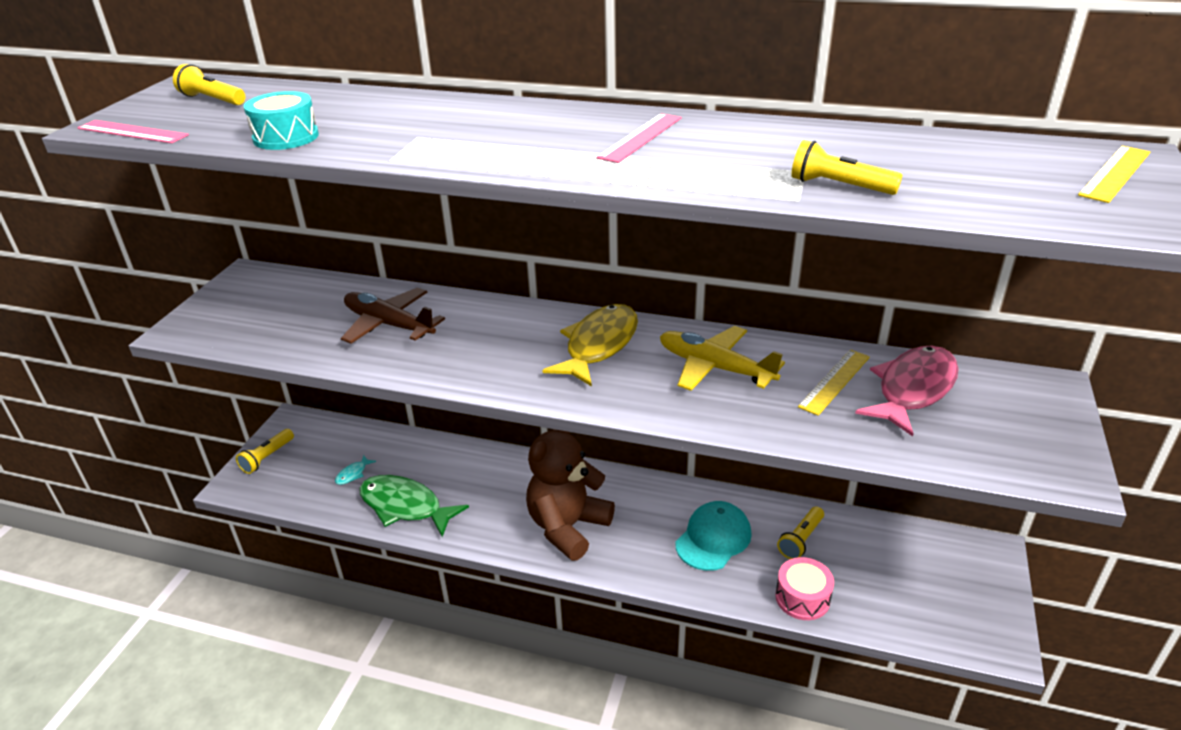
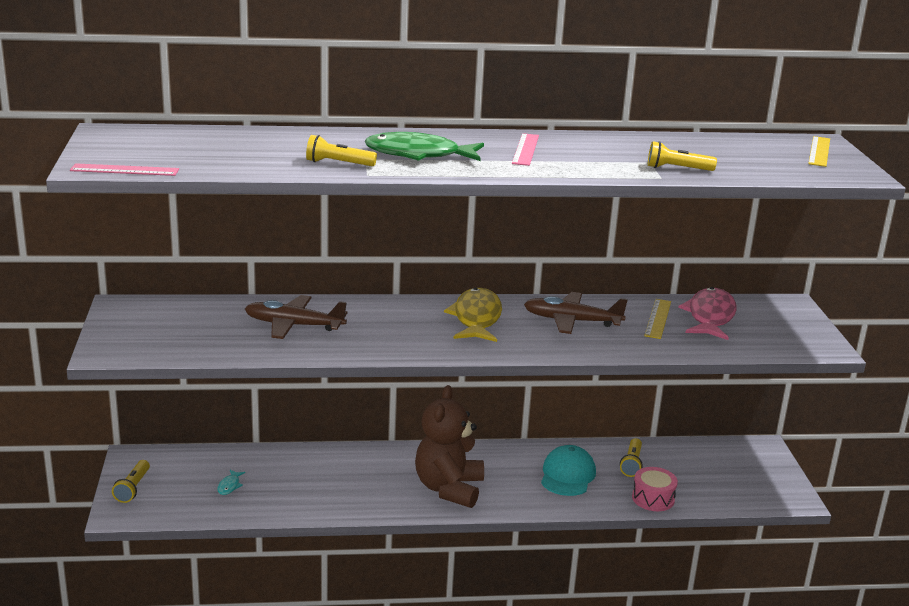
camera: 25 degrees left, 10 degrees down
(212, 100) = (152, 143): yellow flashlight -> yellow flashlight (338, 163)
(286, 137) = (263, 165): turquoise drum -> none
(405, 506) = (298, 500): green fish -> green fish (418, 155)
(715, 368) = (572, 321): yellow plane -> brown plane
---------------
Copy each line of the records that contains the word "yellow".

* Result for this task
(212, 100) = (152, 143): yellow flashlight -> yellow flashlight (338, 163)
(715, 368) = (572, 321): yellow plane -> brown plane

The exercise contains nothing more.